Exercise materials:
——

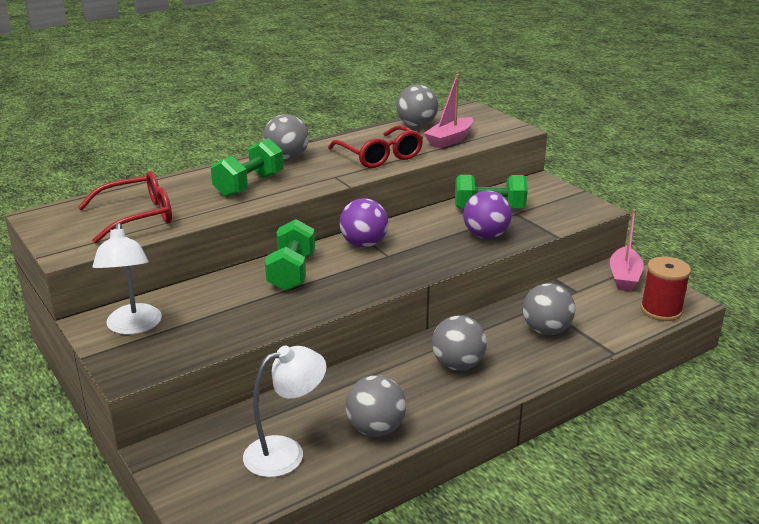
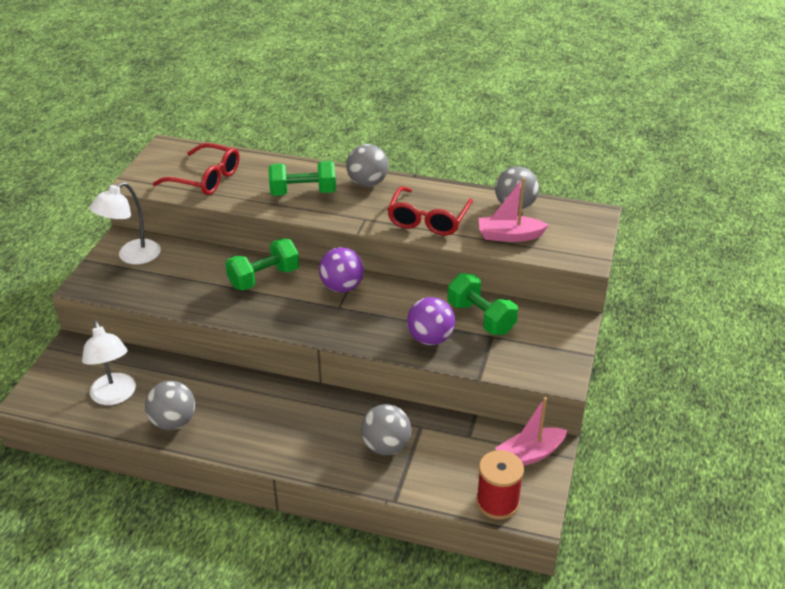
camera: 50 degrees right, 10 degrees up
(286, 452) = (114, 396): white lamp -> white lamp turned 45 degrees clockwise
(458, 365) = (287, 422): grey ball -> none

——

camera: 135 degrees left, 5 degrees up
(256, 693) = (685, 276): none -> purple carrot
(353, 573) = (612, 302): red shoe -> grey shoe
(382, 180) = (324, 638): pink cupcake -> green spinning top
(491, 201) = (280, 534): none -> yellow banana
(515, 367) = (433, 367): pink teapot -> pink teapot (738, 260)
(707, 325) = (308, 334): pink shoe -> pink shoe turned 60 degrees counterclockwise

——

Task goal:
From the listing above, repeat exactly the lines starting at the line that includes "camera: 50 degrees right, 10 degrees up" and ending at the line that includes "(458, 365) = (287, 422): grey ball -> none", with nothing outside that span.

Written answer:
camera: 50 degrees right, 10 degrees up
(286, 452) = (114, 396): white lamp -> white lamp turned 45 degrees clockwise
(458, 365) = (287, 422): grey ball -> none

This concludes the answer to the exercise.